(Scene image comparisons)
- - - - - - -

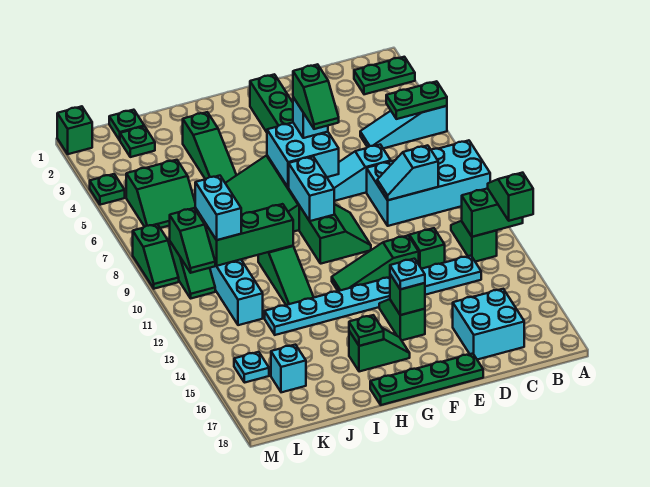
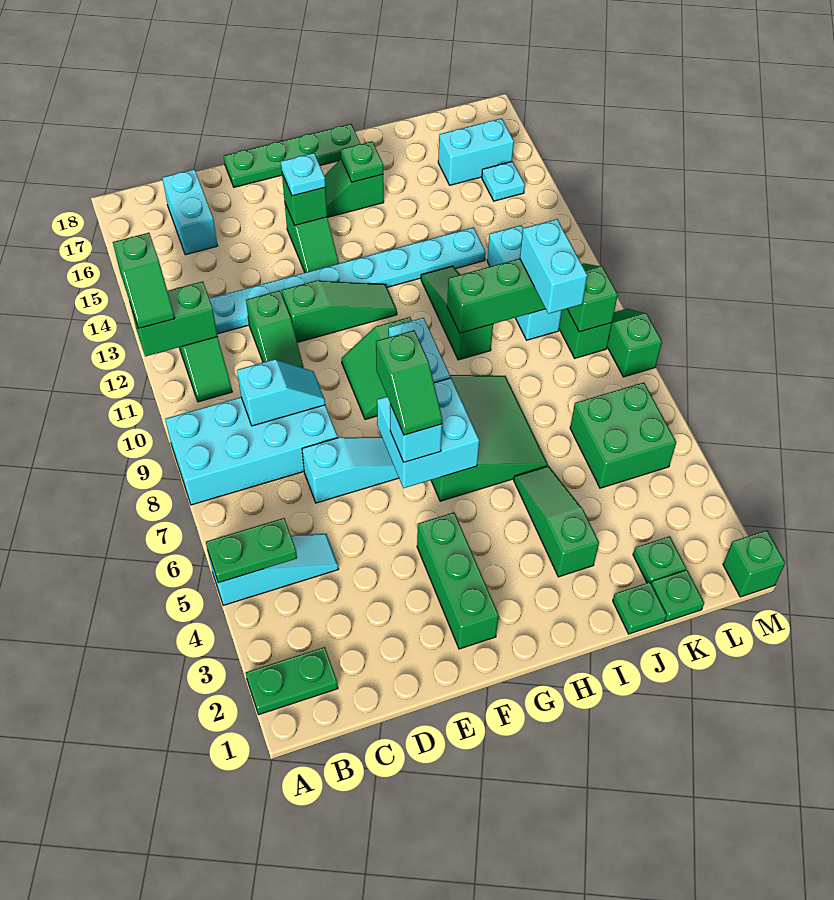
cyan brick C16:D17 level 1 -> cyan brick C16:C17 level 1
green slope F6:F7 level 4 top 6 -> green slope F6:F7 level 4 top 7
green slope K5:L6 level 1 top 5 -> green brick K5:L6 level 1
cyan brick K16 level 1 -> cyan brick K16:L16 level 1
green plate M4 level 1 -> green plate J1 level 1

- - - - - - -

#### Brief:
Take every entry and repeat it verbatim, minus the pictures.

#### Result of the task:
cyan brick C16:D17 level 1 -> cyan brick C16:C17 level 1
green slope F6:F7 level 4 top 6 -> green slope F6:F7 level 4 top 7
green slope K5:L6 level 1 top 5 -> green brick K5:L6 level 1
cyan brick K16 level 1 -> cyan brick K16:L16 level 1
green plate M4 level 1 -> green plate J1 level 1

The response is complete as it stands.